Which lines of the material hold the word "test"? Copy each one.
※ ※ ※
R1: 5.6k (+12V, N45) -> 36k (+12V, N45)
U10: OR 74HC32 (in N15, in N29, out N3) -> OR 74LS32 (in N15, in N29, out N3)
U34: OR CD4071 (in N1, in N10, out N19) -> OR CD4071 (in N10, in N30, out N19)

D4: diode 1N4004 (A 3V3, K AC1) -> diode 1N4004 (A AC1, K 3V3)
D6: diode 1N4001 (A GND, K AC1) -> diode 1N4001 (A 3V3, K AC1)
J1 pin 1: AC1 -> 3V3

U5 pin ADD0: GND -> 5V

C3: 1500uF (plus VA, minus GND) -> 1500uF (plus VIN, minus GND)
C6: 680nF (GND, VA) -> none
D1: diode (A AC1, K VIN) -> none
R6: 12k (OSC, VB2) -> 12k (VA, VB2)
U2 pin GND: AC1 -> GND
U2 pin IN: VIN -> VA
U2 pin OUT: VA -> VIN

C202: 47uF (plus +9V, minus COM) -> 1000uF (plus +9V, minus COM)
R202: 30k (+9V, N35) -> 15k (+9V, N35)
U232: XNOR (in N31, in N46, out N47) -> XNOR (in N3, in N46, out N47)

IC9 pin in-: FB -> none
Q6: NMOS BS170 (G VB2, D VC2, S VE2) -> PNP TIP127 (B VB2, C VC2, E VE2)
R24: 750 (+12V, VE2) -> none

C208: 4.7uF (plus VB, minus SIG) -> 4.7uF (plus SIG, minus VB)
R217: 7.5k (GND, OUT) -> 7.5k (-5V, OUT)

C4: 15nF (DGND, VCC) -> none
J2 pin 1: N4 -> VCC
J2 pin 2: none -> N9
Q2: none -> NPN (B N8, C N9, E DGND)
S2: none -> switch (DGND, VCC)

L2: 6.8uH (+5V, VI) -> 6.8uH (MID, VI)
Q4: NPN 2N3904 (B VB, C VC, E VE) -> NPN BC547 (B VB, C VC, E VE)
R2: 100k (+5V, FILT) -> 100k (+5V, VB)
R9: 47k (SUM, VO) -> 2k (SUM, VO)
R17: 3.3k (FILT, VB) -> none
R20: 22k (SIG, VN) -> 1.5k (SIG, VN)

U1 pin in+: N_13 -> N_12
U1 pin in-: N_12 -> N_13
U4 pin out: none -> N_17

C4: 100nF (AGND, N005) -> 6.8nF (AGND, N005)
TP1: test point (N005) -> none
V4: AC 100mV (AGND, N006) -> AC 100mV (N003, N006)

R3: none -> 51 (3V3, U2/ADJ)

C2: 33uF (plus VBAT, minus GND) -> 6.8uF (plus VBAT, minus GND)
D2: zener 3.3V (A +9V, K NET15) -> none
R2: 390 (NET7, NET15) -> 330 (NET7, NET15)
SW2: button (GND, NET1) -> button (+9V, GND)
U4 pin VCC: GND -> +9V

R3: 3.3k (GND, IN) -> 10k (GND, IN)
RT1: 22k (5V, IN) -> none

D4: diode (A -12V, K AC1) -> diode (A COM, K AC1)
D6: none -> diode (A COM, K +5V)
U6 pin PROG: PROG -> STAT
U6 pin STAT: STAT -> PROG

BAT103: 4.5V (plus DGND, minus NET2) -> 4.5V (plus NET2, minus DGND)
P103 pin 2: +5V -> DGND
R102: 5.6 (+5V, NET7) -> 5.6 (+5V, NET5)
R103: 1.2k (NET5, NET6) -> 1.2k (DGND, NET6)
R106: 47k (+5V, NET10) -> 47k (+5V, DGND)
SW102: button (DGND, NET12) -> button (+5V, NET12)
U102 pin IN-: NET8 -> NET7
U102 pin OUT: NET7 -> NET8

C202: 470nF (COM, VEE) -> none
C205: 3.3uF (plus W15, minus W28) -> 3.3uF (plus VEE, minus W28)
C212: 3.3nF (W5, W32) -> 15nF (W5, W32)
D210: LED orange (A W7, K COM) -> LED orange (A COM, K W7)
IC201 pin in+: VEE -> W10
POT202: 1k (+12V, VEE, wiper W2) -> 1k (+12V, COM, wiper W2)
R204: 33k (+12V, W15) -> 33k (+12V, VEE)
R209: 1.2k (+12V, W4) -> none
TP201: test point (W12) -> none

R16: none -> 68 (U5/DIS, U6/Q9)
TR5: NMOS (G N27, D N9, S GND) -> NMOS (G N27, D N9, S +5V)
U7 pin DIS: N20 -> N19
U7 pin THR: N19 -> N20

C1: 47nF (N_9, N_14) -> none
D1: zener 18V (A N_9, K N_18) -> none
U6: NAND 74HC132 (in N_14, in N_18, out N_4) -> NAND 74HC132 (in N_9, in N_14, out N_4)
※ ※ ※
» RESULT FOR THIS EXERCISE:
TP1: test point (N005) -> none
TP201: test point (W12) -> none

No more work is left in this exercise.